Lines below that hold the word "brown" must be copied in full.

[Dataset content — start]

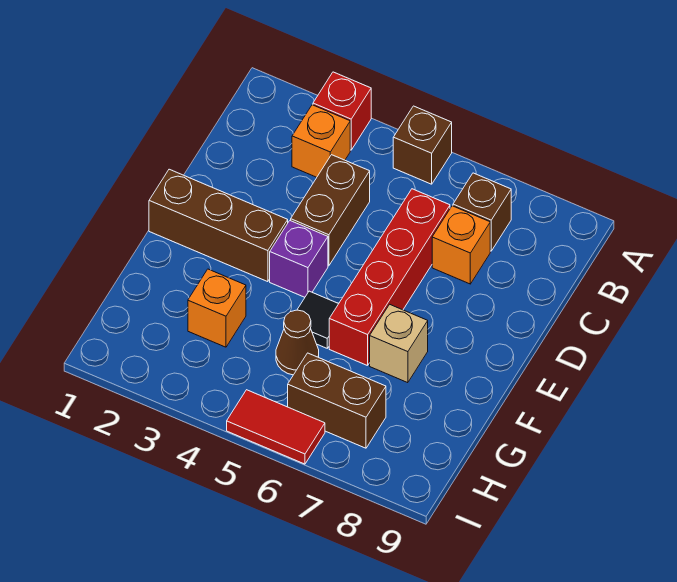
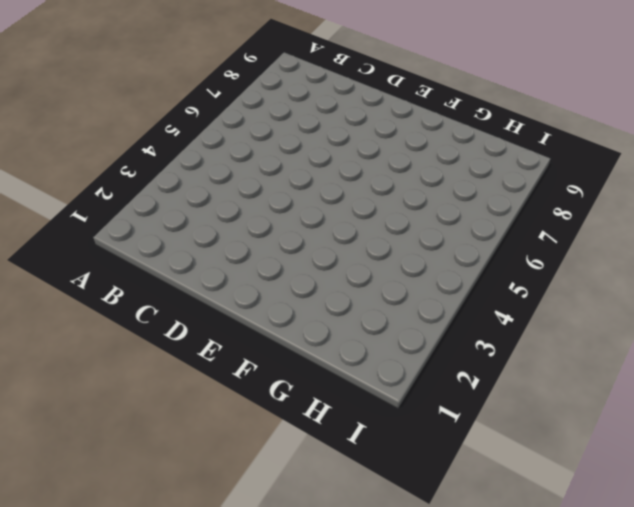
none -> red 1x1 brick [313,72,371,150]
none -> brown 1x1 brick [393,106,452,184]
none -> orange 1x1 brick [292,105,350,177]

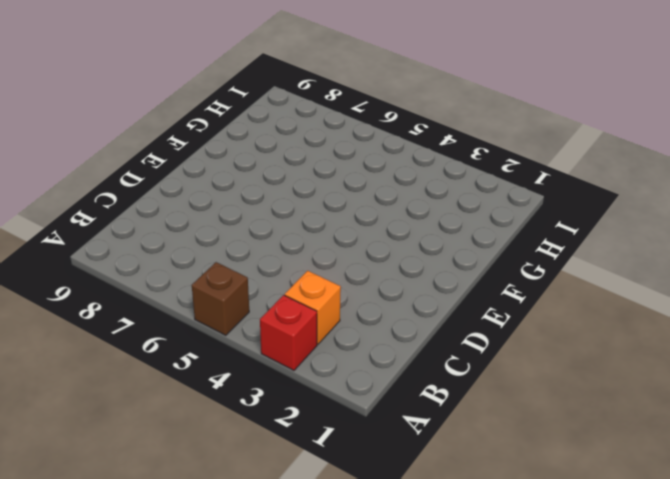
none -> brown 1x1 brick [453,173,511,251]
none -> brown 1x2 brick [291,155,370,266]
none -> red 1x4 brick [329,189,450,366]

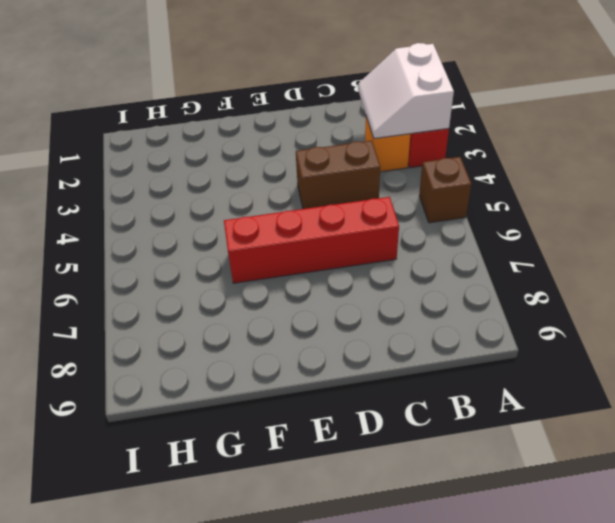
white 2x2 slope [358,43,454,139] -> none
none -> brown 1x1 brick [453,173,511,251]
none -> orange 1x1 brick [432,206,490,284]
none -> brown 1x3 brick [149,169,288,282]

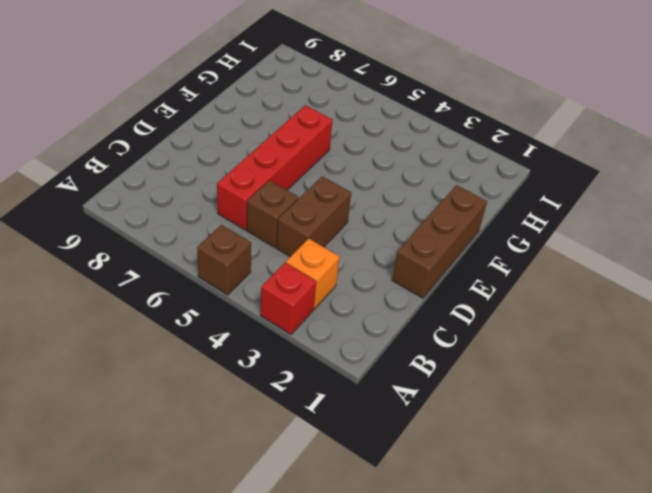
brown 1x1 brick [247,180,298,248] -> brown 1x1 brick moved to [453,173,511,251]
brown 1x3 brick [392,185,487,298] -> brown 1x3 brick turned to [149,169,288,282]
none -> orange 1x1 brick [432,206,490,284]
none -> purple 1x1 brick [270,220,328,297]
none -> black 1x1 tile [297,291,338,348]

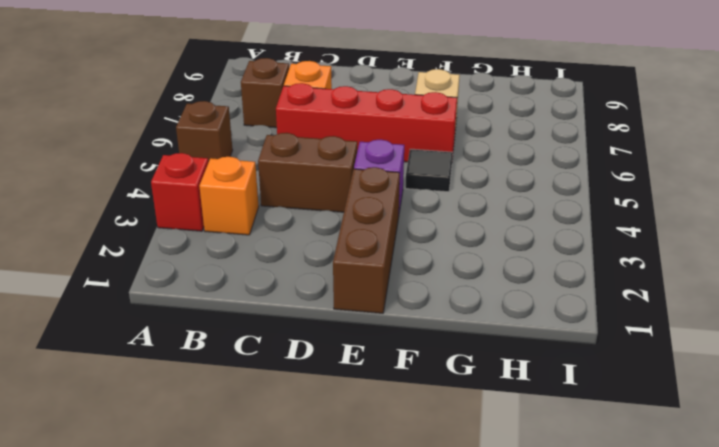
none -> orange 1x1 brick [188,269,246,347]
none -> brown 1x1 cone [276,310,319,375]
none -> brown 1x2 brick [288,353,386,448]

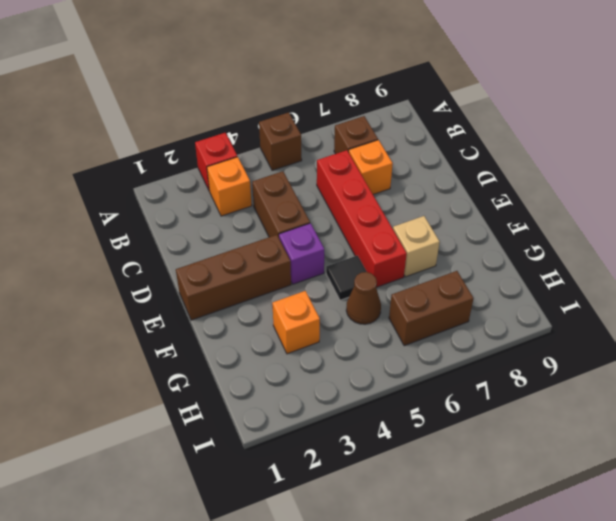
none -> red 1x2 tile [227,390,325,464]

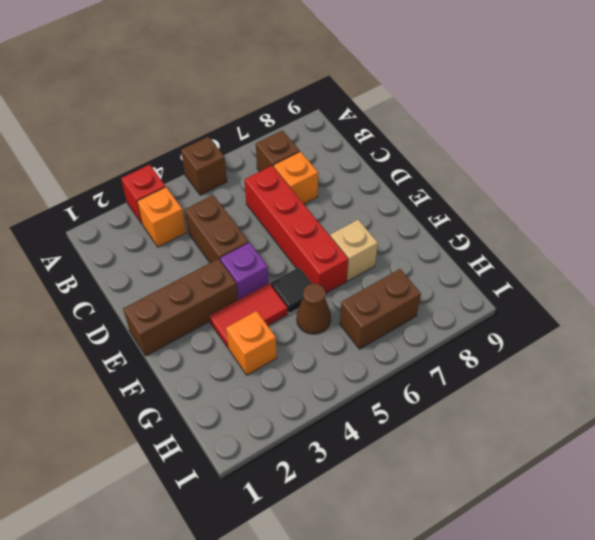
red 1x2 tile [209,283,288,348] -> red 1x2 tile moved to [227,390,325,464]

[Dataset content — finish]

Solution for this problem:
none -> brown 1x1 brick [393,106,452,184]
none -> brown 1x1 brick [453,173,511,251]
none -> brown 1x2 brick [291,155,370,266]
none -> brown 1x1 brick [453,173,511,251]
none -> brown 1x3 brick [149,169,288,282]
brown 1x1 brick [247,180,298,248] -> brown 1x1 brick moved to [453,173,511,251]
brown 1x3 brick [392,185,487,298] -> brown 1x3 brick turned to [149,169,288,282]
none -> brown 1x1 cone [276,310,319,375]
none -> brown 1x2 brick [288,353,386,448]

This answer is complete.